An exact, complete copy of the entries that follow is needed.

*** DATA RECORDS

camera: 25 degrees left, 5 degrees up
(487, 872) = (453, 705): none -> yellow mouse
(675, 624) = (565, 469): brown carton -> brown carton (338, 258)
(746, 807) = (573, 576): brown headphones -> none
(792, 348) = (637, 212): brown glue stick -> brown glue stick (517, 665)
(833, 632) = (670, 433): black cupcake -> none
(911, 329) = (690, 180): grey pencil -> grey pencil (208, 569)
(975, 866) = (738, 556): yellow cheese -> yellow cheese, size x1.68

******

[EXPECTED ANSWER]
camera: 25 degrees left, 5 degrees up
(487, 872) = (453, 705): none -> yellow mouse
(675, 624) = (565, 469): brown carton -> brown carton (338, 258)
(746, 807) = (573, 576): brown headphones -> none
(792, 348) = (637, 212): brown glue stick -> brown glue stick (517, 665)
(833, 632) = (670, 433): black cupcake -> none
(911, 329) = (690, 180): grey pencil -> grey pencil (208, 569)
(975, 866) = (738, 556): yellow cheese -> yellow cheese, size x1.68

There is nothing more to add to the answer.